### EXERCISE DIRECTIONS
Below are the records; give again exactly the line with "move: turquoise star", the line with "recolor: blue toothbrush", and each line that lies between them, and nothing besides.

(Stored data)

────────────────────────────────────────

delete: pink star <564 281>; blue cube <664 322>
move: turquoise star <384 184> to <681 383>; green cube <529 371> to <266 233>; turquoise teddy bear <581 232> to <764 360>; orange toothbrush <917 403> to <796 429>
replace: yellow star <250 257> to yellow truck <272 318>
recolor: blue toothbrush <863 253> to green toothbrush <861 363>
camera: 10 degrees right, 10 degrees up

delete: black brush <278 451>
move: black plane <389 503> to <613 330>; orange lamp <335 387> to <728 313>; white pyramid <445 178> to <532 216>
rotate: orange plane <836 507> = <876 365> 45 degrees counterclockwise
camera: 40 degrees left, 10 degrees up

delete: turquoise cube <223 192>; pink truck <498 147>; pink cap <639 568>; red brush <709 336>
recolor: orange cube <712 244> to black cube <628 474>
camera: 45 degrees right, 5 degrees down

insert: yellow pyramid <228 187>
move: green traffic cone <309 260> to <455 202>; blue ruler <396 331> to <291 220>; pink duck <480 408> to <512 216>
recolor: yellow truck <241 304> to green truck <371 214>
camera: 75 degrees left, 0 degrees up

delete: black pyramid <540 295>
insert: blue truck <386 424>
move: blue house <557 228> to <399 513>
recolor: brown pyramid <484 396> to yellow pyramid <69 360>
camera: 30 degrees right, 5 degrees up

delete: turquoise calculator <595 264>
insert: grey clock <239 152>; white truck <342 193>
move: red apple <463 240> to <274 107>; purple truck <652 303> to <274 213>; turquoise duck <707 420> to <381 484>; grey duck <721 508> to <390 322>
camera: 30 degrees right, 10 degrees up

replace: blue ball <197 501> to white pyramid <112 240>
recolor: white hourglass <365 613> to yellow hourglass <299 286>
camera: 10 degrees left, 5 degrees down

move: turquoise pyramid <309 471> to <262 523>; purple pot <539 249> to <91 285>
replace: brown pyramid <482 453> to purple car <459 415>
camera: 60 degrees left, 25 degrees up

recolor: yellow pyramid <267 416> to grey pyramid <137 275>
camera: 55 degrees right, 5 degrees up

────────────────────────────────────────

### REPLY TO THE TASK
move: turquoise star <384 184> to <681 383>; green cube <529 371> to <266 233>; turquoise teddy bear <581 232> to <764 360>; orange toothbrush <917 403> to <796 429>
replace: yellow star <250 257> to yellow truck <272 318>
recolor: blue toothbrush <863 253> to green toothbrush <861 363>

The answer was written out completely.